■ WORK TO BE COMPLETED: Reproduce the listing below from the line with "(304, 527) = (359, 121): pink" to the line with "(289, 607) = (433, 368): brown truck -> none", both lines included, character for character, minus any pictures.

■ RECORDS TO USE:

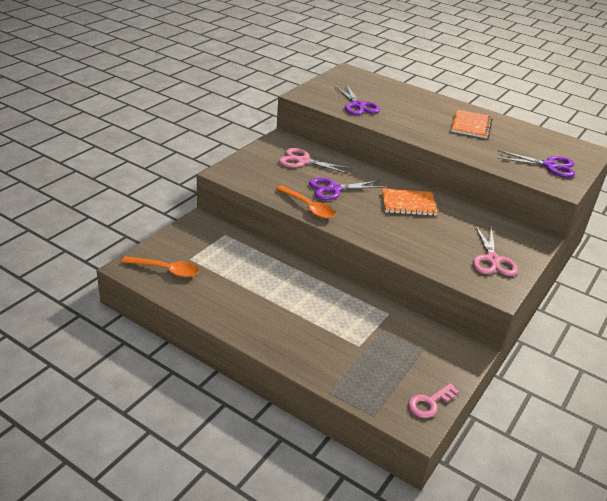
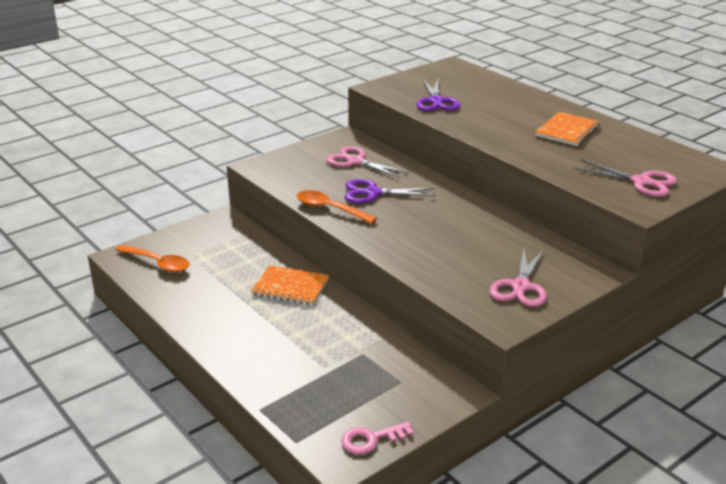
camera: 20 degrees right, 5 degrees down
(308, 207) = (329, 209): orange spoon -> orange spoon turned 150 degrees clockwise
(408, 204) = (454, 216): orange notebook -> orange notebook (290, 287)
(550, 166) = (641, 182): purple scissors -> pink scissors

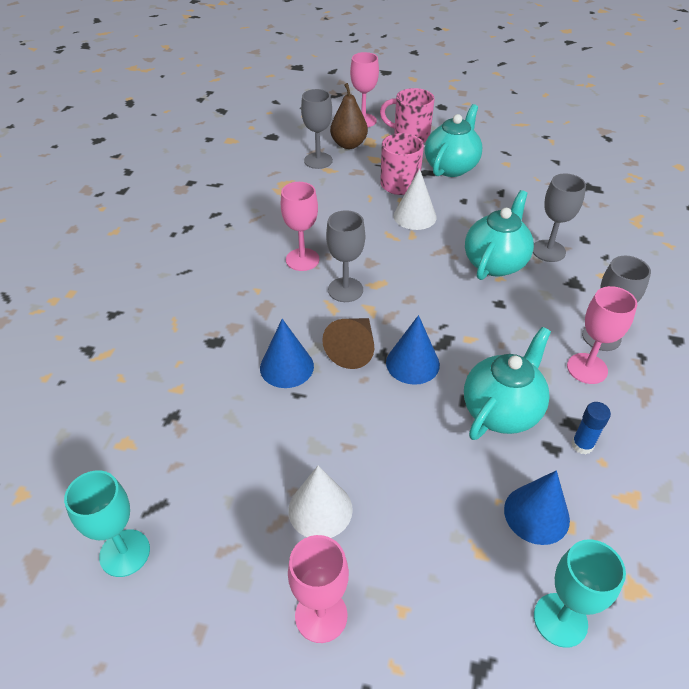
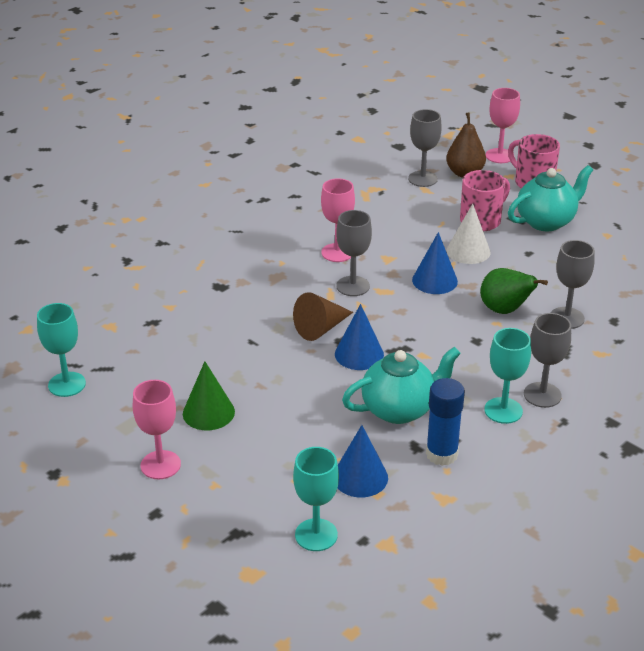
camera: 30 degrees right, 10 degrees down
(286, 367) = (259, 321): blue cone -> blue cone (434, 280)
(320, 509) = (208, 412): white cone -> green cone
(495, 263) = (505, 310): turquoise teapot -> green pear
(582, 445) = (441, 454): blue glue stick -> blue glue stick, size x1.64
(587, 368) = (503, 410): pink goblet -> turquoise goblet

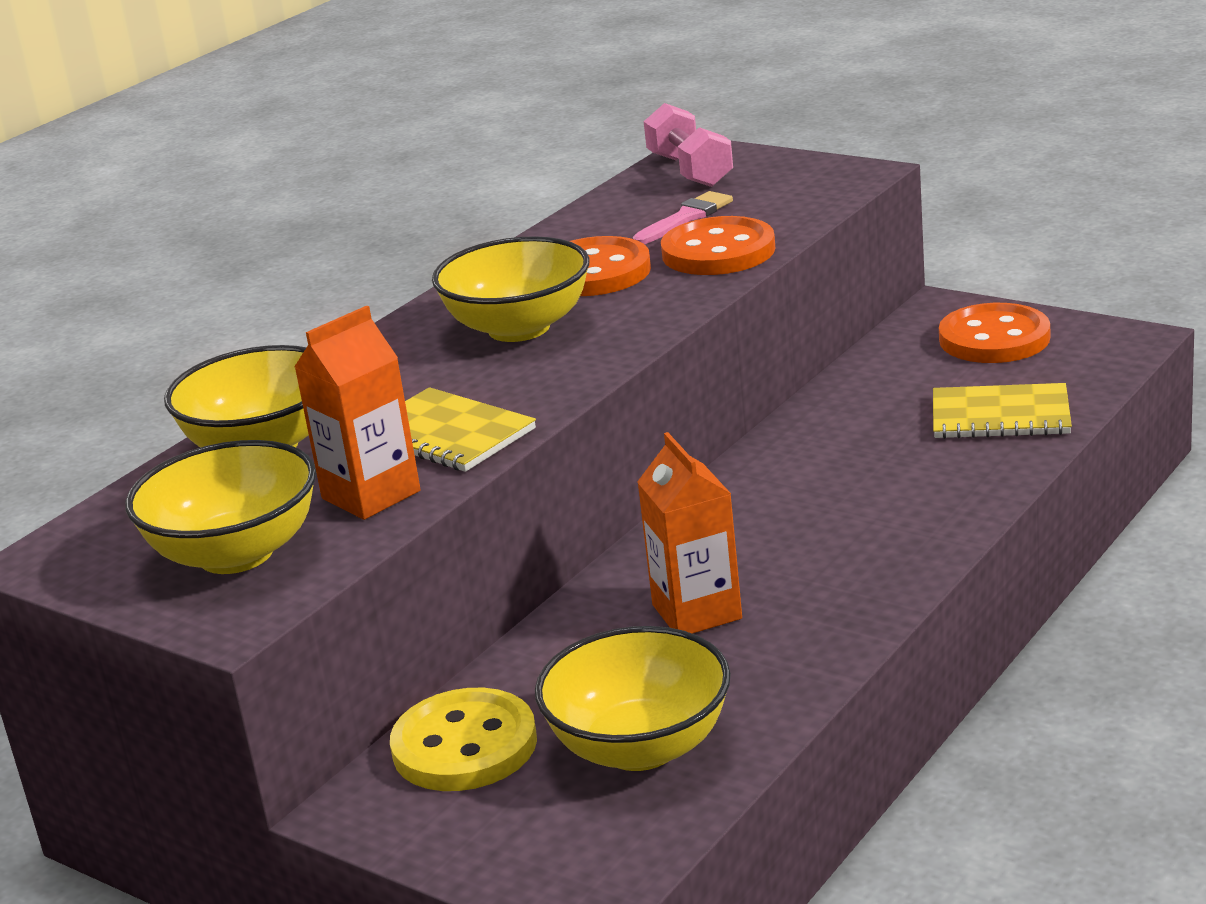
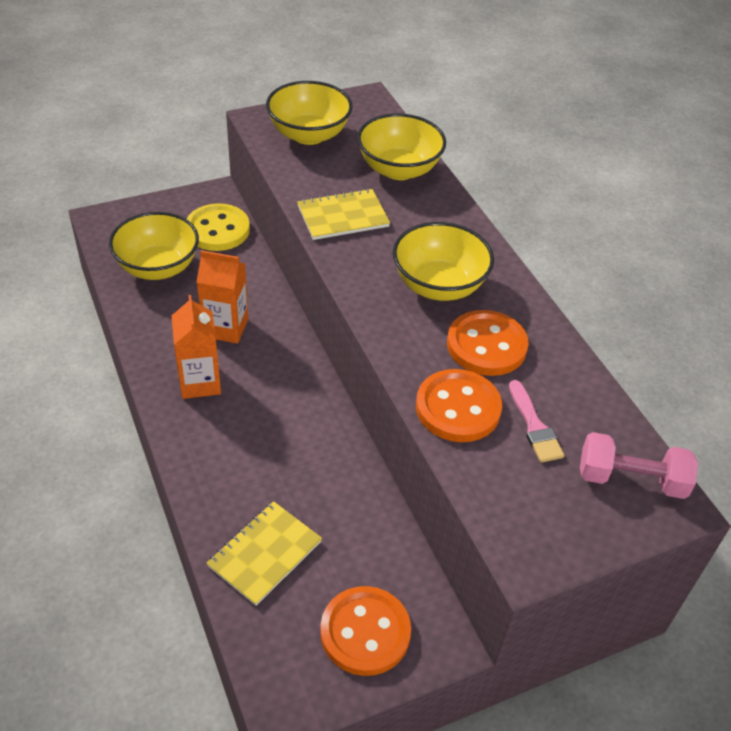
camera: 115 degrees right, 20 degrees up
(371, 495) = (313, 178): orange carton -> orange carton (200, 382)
--
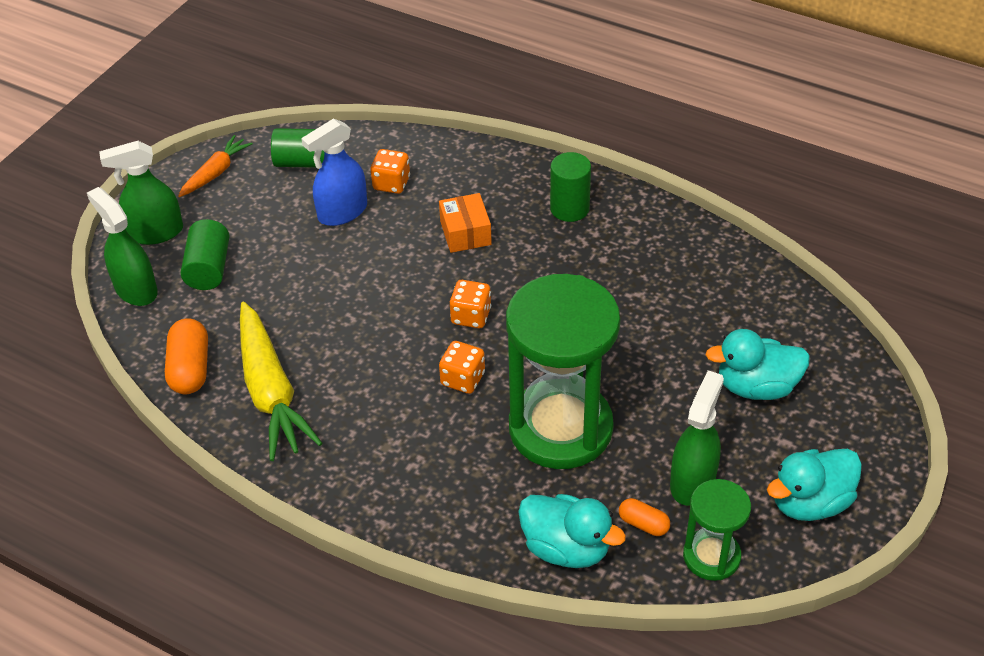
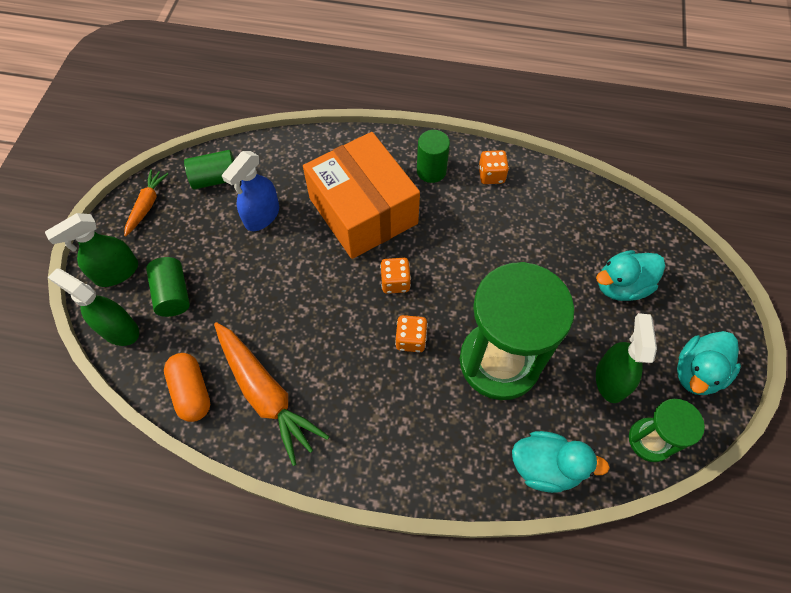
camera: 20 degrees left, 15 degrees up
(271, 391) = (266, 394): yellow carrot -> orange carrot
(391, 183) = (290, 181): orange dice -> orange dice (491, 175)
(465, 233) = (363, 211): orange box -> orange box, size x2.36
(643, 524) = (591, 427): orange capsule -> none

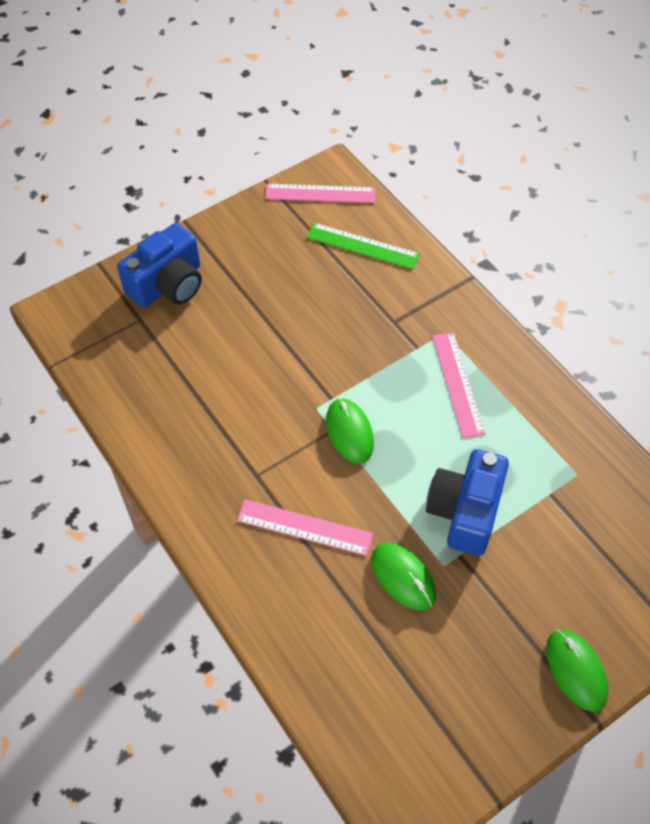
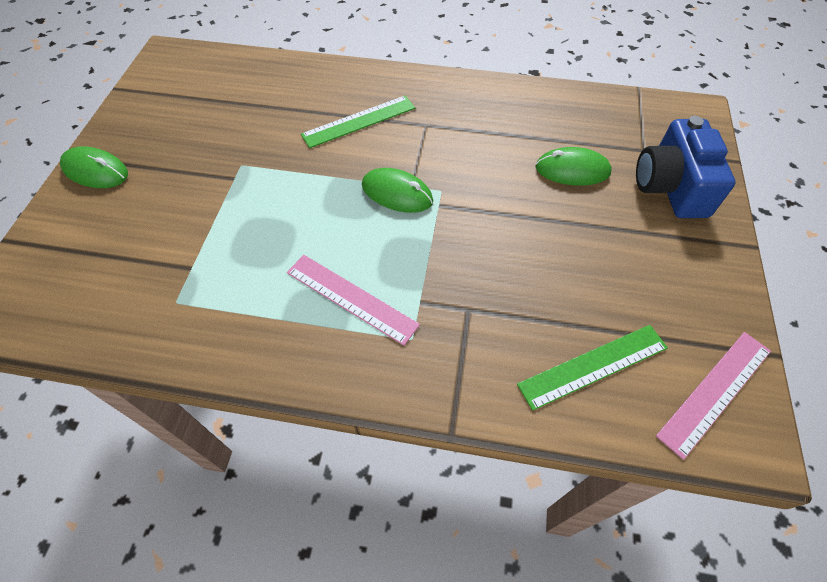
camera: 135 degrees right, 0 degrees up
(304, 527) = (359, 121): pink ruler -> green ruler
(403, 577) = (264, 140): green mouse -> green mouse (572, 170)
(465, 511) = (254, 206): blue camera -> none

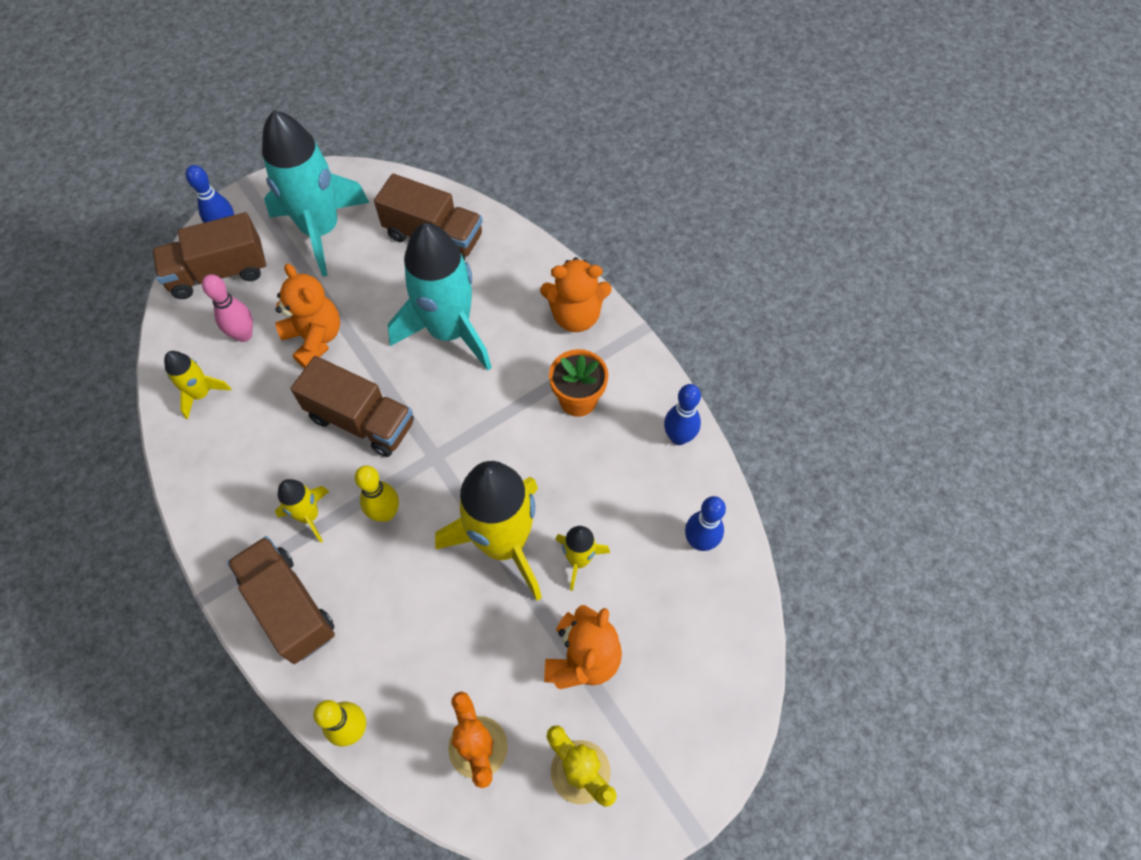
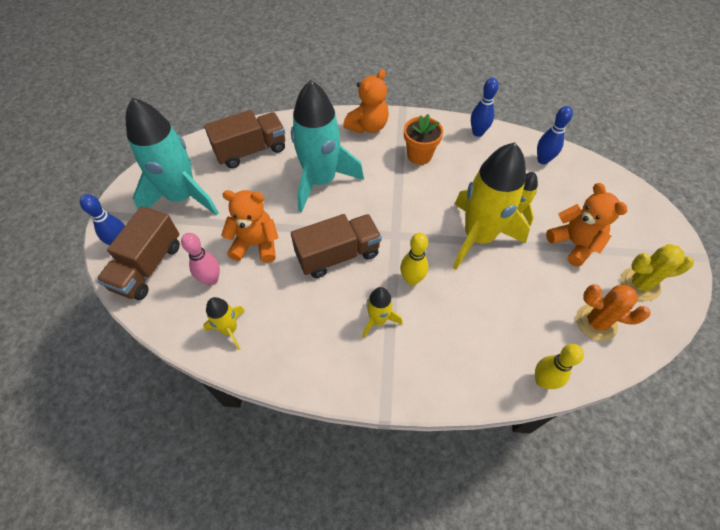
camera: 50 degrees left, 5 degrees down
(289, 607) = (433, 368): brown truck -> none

■ OUTPUT FOR THIS EXERCISE:
(304, 527) = (359, 121): pink ruler -> green ruler
(403, 577) = (264, 140): green mouse -> green mouse (572, 170)
(465, 511) = (254, 206): blue camera -> none

camera: 50 degrees left, 5 degrees down
(289, 607) = (433, 368): brown truck -> none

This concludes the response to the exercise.